Records to process:
◆ ◆ ◆

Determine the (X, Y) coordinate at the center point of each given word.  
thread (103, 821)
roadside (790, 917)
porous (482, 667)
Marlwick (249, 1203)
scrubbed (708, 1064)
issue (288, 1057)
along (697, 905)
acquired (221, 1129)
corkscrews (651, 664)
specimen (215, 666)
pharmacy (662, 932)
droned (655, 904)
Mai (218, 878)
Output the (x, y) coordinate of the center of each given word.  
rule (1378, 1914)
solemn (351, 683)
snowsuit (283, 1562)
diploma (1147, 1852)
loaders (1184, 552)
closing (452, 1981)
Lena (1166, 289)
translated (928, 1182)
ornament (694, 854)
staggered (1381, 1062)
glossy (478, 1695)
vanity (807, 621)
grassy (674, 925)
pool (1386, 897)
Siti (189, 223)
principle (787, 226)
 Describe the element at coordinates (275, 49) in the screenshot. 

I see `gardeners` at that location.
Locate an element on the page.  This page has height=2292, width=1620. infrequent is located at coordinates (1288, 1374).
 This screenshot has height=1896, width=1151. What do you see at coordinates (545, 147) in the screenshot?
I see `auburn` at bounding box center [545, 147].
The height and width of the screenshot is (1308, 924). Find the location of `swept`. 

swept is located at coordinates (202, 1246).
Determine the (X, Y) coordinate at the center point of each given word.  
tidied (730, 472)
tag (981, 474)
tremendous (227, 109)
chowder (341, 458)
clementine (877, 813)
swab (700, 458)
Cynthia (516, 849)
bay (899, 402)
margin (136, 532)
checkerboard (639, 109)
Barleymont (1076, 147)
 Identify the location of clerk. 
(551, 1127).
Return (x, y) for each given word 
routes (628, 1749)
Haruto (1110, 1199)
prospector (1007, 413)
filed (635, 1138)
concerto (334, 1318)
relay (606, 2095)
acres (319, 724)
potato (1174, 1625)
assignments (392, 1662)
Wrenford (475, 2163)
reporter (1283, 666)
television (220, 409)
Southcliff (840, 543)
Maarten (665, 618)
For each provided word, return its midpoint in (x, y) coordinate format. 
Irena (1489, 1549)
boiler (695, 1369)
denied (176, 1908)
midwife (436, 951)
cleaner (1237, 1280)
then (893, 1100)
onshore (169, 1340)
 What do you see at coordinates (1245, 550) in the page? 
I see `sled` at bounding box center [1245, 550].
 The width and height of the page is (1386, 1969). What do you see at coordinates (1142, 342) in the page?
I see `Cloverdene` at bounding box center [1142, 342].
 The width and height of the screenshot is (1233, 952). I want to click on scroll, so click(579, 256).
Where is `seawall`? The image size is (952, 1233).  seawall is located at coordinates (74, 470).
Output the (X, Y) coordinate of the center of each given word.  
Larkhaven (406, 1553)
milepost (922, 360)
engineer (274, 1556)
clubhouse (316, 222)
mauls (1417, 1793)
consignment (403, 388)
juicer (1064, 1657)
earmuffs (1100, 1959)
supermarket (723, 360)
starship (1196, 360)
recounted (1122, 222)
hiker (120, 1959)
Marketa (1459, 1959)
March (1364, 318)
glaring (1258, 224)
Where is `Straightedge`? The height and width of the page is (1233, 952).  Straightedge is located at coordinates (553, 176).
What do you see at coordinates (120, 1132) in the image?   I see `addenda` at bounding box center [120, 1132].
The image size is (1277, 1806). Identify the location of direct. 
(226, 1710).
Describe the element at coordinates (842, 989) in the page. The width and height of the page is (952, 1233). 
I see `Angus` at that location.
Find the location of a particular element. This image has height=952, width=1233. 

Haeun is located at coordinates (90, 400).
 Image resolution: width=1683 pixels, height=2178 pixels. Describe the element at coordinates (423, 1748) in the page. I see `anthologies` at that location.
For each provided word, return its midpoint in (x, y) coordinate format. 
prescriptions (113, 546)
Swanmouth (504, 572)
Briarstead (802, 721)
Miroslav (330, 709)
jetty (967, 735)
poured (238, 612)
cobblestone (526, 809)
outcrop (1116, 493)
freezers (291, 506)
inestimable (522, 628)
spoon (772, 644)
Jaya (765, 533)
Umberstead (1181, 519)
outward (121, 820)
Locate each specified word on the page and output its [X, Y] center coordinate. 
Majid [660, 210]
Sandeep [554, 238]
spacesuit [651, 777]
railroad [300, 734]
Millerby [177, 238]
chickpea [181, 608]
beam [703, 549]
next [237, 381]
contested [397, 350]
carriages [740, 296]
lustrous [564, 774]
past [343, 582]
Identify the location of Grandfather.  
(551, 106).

◆ ◆ ◆

Requirement: Find each line in the data above that contains the word "element" and copy those lines out in full.

Task answer:
 Describe the element at coordinates (275, 49) in the screenshot. 
Locate an element on the page.  This page has height=2292, width=1620. infrequent is located at coordinates (1288, 1374).
Describe the element at coordinates (842, 989) in the page. The width and height of the page is (952, 1233). 
Find the location of a particular element. This image has height=952, width=1233. 
 Image resolution: width=1683 pixels, height=2178 pixels. Describe the element at coordinates (423, 1748) in the page. I see `anthologies` at that location.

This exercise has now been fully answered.